** Data under study follows **

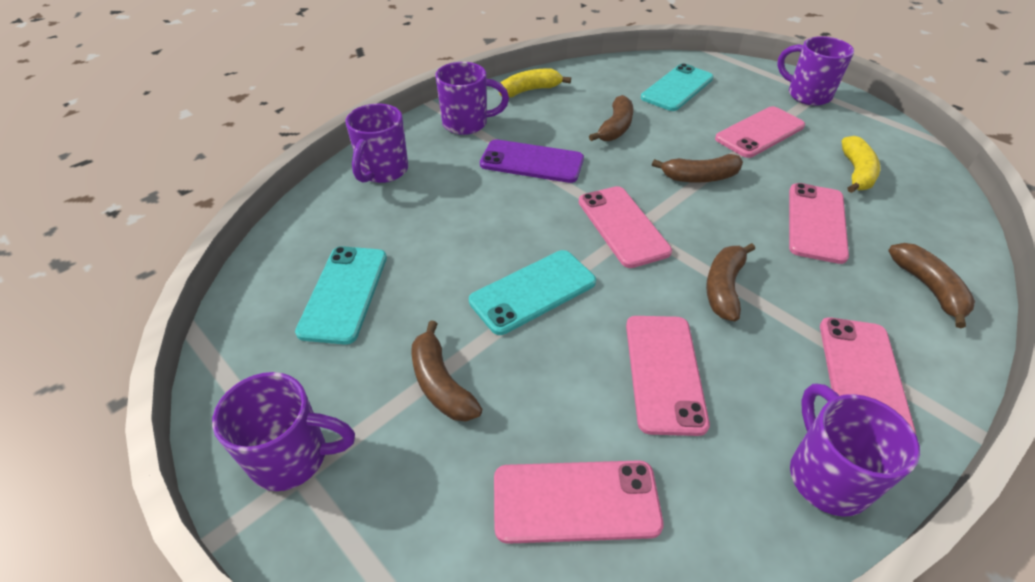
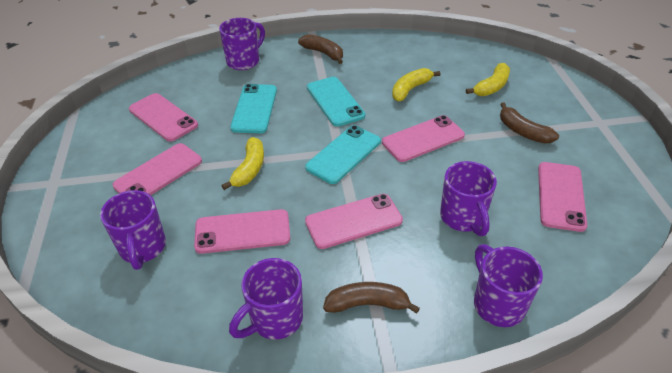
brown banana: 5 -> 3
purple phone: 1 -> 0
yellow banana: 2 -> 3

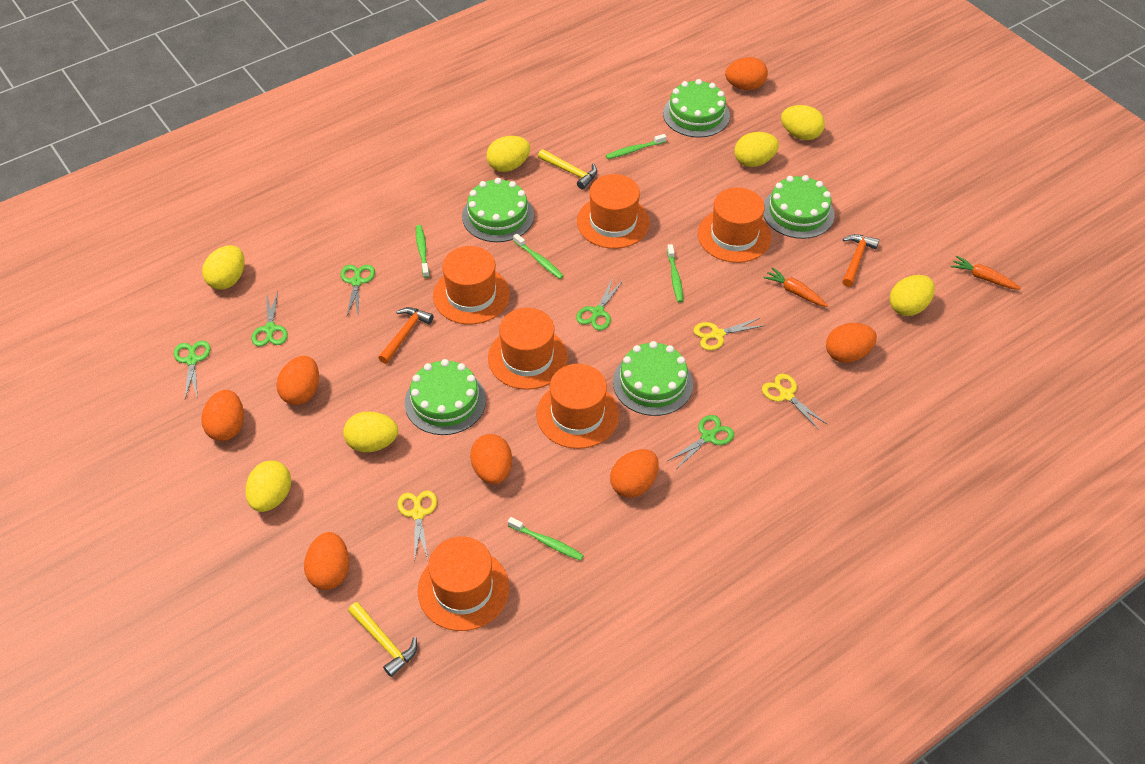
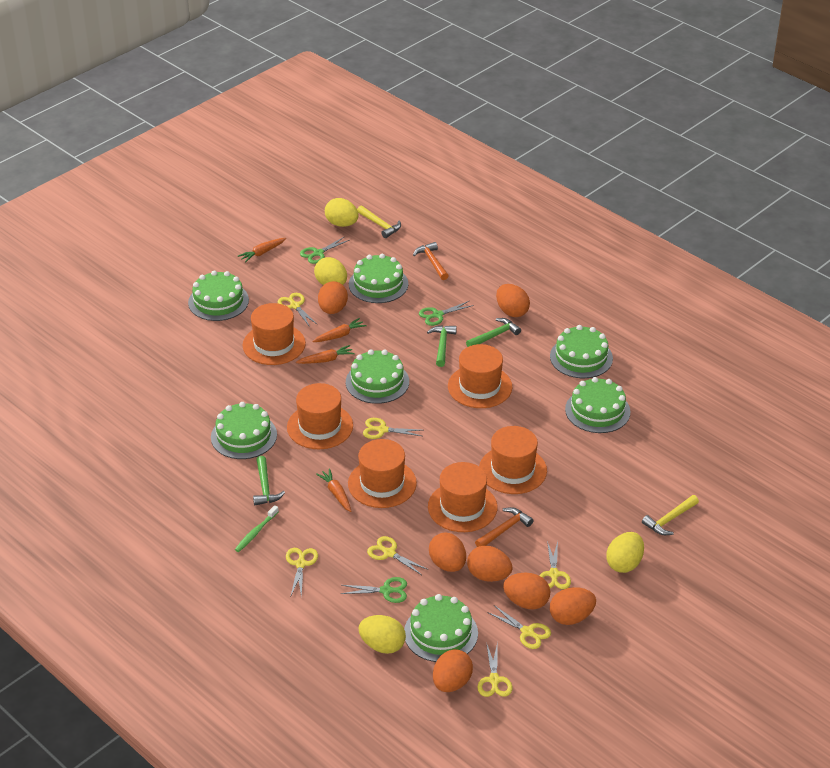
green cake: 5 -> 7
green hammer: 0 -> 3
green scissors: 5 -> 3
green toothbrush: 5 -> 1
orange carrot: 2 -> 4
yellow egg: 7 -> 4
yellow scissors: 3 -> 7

** End of Data under study **

Description of the task: Where a line in the records above contains the string "yellow", return that line.

Task result:
yellow banana: 2 -> 3
yellow egg: 7 -> 4
yellow scissors: 3 -> 7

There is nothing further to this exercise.